[Start of section]

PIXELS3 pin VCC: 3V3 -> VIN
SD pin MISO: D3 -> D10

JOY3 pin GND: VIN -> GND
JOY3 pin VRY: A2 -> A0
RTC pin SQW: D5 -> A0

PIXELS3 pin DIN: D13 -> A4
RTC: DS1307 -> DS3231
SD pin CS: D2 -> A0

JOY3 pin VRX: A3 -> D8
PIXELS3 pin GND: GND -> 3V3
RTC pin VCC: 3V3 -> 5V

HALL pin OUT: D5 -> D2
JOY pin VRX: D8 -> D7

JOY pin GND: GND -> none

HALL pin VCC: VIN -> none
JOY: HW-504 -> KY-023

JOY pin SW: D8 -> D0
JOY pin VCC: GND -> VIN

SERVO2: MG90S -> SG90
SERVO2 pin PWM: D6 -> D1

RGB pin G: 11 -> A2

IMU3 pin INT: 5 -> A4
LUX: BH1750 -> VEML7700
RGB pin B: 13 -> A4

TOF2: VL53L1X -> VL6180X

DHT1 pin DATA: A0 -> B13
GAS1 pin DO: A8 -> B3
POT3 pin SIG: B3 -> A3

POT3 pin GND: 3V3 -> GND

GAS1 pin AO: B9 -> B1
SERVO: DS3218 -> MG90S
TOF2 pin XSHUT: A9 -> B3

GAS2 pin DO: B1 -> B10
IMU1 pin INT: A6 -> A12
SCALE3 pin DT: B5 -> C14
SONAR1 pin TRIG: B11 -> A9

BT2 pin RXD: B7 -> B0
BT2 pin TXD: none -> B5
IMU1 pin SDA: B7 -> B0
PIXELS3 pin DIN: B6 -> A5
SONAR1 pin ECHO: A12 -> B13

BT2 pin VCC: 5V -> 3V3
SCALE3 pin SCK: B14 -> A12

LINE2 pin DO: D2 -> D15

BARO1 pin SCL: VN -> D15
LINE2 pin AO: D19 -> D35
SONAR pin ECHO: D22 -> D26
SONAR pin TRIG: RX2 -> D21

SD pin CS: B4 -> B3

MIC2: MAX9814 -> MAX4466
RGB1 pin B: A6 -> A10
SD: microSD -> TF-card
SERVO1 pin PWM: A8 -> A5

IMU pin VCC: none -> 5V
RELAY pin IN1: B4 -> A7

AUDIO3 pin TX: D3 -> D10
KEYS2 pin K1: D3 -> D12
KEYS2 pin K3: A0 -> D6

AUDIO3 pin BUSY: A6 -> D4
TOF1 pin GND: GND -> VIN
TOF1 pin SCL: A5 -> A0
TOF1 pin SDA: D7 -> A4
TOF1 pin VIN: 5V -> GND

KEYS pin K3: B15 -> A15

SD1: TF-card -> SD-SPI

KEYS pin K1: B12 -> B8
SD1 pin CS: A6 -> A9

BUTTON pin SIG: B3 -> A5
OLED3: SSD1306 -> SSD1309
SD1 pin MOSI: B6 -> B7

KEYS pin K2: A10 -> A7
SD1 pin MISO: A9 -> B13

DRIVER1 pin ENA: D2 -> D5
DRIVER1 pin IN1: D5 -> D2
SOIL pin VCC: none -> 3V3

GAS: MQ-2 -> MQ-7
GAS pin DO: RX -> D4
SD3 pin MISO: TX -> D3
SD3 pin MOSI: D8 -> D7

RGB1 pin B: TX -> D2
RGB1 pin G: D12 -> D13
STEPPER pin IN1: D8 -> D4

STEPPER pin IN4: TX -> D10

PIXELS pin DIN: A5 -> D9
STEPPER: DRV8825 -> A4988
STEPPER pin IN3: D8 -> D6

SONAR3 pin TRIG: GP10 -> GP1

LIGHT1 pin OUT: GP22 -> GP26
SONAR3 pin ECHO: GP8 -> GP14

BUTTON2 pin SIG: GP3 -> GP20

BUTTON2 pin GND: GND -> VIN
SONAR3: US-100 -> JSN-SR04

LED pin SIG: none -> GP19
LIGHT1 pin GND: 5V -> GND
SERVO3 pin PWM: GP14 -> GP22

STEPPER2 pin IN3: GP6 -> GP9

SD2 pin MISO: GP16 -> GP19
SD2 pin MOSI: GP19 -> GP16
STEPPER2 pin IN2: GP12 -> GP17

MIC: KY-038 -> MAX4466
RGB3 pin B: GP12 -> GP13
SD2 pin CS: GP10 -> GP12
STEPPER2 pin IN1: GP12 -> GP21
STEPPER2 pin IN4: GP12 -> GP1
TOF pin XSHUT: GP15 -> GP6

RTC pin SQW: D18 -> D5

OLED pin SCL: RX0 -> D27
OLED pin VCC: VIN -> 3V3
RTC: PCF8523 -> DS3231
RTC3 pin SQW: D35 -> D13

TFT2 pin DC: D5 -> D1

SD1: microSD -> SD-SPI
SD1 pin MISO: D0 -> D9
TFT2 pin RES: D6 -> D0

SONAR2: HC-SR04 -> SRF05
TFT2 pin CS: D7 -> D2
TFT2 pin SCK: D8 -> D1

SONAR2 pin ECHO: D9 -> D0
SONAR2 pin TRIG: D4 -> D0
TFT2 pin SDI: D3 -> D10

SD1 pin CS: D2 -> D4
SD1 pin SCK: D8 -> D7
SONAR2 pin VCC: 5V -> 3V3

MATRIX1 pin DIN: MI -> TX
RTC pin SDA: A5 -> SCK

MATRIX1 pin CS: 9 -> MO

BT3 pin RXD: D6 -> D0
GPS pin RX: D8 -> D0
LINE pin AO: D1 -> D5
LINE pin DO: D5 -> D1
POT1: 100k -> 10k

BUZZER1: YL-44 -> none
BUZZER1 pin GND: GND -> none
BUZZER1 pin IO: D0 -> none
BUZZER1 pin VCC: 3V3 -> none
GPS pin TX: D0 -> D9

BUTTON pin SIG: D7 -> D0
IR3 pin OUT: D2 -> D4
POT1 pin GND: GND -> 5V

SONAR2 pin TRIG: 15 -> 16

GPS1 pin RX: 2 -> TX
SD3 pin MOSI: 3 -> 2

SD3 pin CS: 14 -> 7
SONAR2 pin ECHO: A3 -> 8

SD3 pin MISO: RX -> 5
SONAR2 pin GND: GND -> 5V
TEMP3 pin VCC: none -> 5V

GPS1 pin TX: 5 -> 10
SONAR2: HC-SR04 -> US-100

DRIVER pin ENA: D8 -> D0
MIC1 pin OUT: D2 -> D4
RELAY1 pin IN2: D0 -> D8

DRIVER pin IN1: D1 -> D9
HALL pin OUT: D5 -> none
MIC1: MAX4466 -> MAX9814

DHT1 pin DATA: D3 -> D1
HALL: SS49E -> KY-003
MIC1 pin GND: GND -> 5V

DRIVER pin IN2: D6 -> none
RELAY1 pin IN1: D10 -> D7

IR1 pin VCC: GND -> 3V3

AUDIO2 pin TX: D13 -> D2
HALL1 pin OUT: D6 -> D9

[End of section]

*Problem description*.
Which lines in the data above contain "XSHUT"? Show each one.

*Task solution*.
TOF2 pin XSHUT: A9 -> B3
TOF pin XSHUT: GP15 -> GP6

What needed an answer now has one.